## TRY IT:
As soon as the line containing "(157, 260) = (169, 232): green" appears in the material below, start returning lines exactly, and end with the line containing "(546, 399) = (643, 257): blue".

## DATA FOR ANALYSIS:
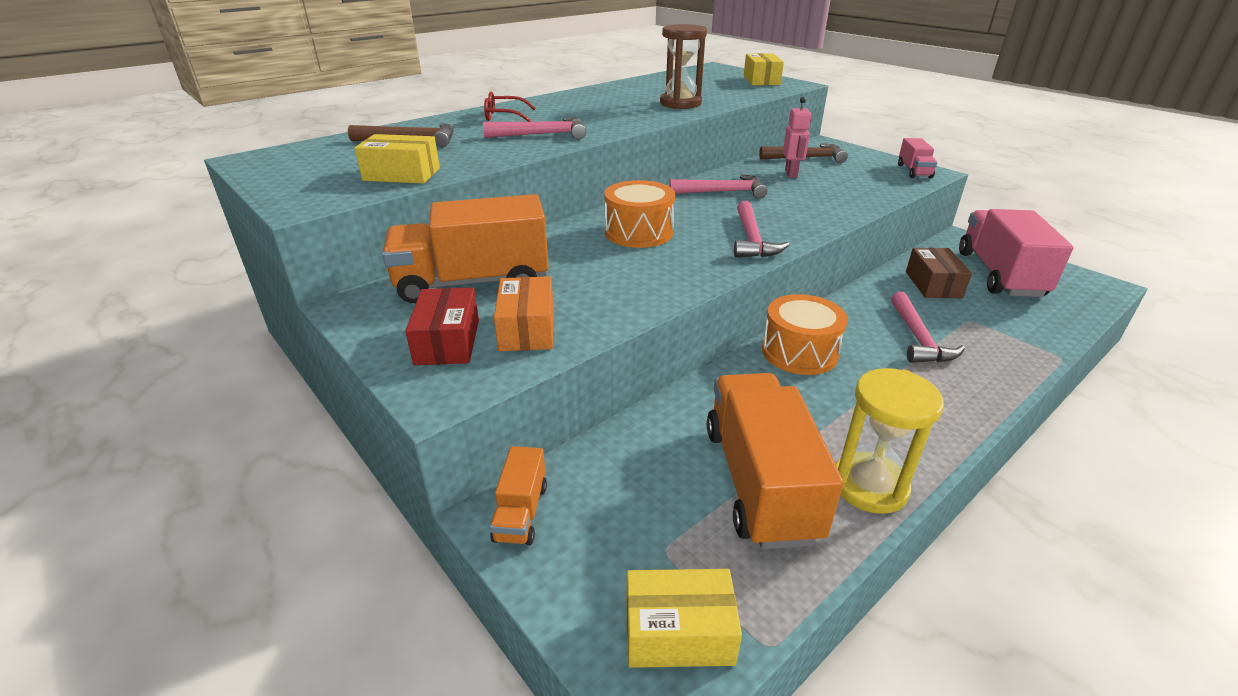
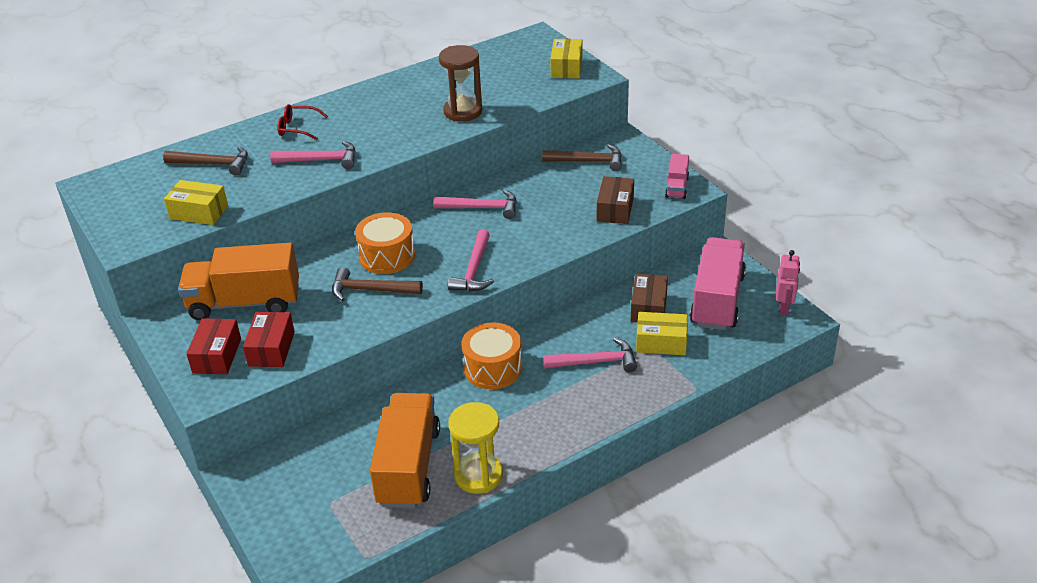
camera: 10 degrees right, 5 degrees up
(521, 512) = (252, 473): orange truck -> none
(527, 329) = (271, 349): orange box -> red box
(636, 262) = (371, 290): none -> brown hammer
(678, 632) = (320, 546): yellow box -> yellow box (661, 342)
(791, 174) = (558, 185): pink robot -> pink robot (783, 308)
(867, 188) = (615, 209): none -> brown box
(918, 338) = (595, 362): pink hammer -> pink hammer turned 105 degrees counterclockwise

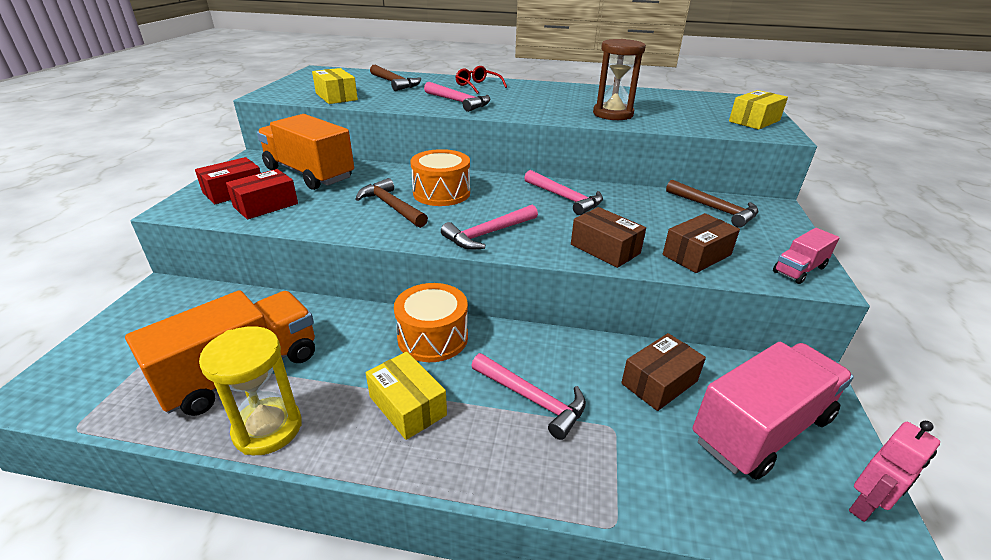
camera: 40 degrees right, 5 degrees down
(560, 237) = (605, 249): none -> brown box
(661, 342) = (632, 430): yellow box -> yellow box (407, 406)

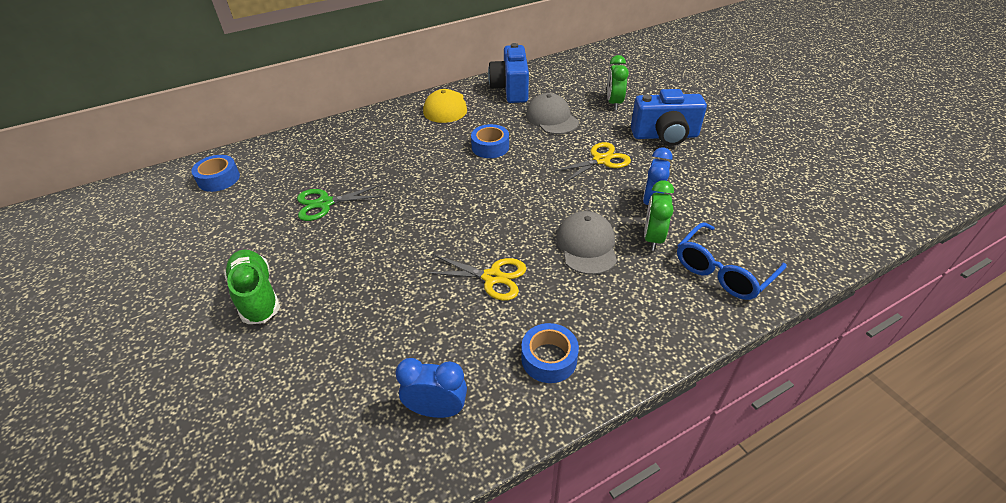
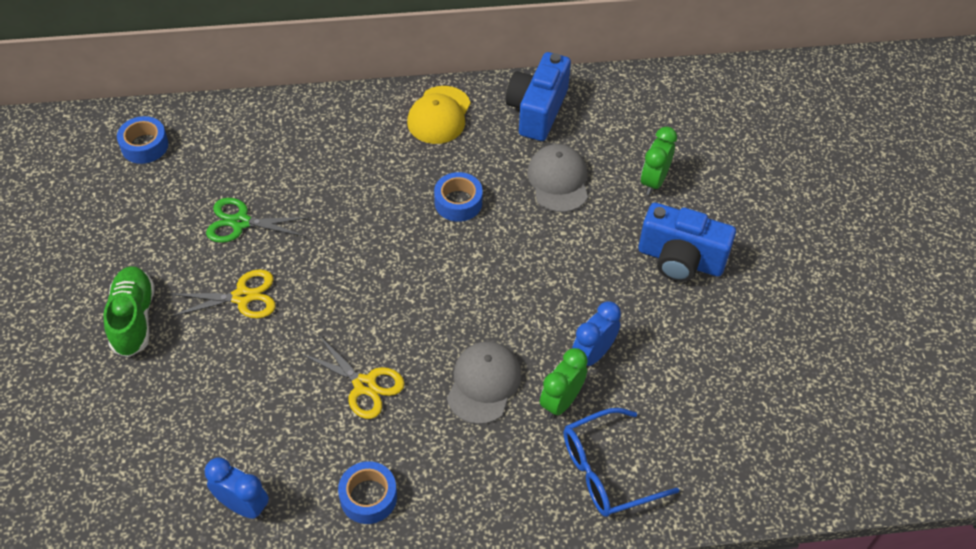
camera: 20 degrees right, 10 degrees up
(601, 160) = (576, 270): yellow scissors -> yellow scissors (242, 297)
...
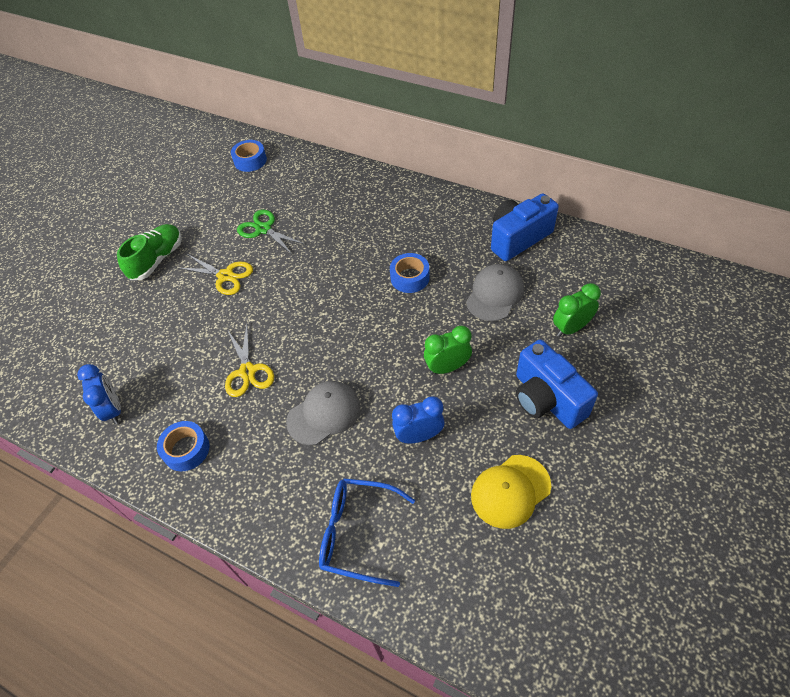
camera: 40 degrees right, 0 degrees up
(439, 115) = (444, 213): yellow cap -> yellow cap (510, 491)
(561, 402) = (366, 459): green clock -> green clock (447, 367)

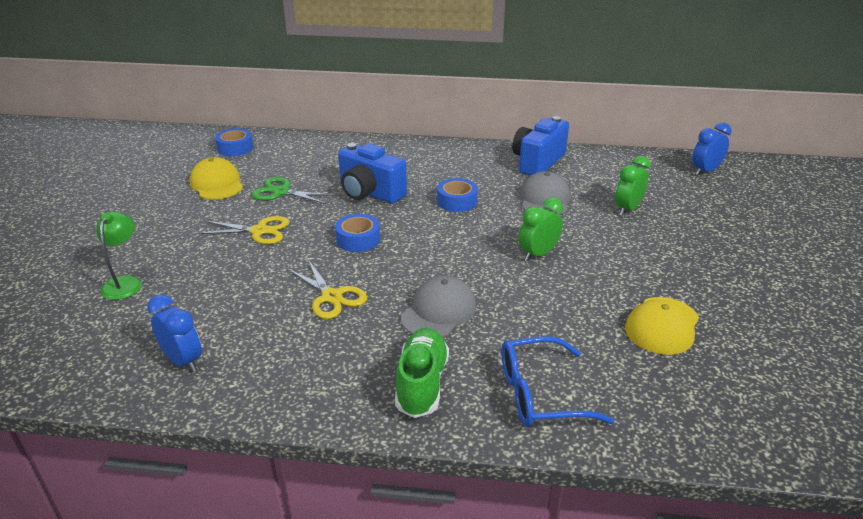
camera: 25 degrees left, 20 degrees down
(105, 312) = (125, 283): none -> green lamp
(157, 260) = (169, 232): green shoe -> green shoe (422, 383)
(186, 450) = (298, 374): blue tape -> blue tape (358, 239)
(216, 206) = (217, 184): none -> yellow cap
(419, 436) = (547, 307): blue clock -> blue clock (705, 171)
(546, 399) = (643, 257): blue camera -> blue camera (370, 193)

## YOUR RESPONSE:
(157, 260) = (169, 232): green shoe -> green shoe (422, 383)
(186, 450) = (298, 374): blue tape -> blue tape (358, 239)
(216, 206) = (217, 184): none -> yellow cap
(419, 436) = (547, 307): blue clock -> blue clock (705, 171)
(546, 399) = (643, 257): blue camera -> blue camera (370, 193)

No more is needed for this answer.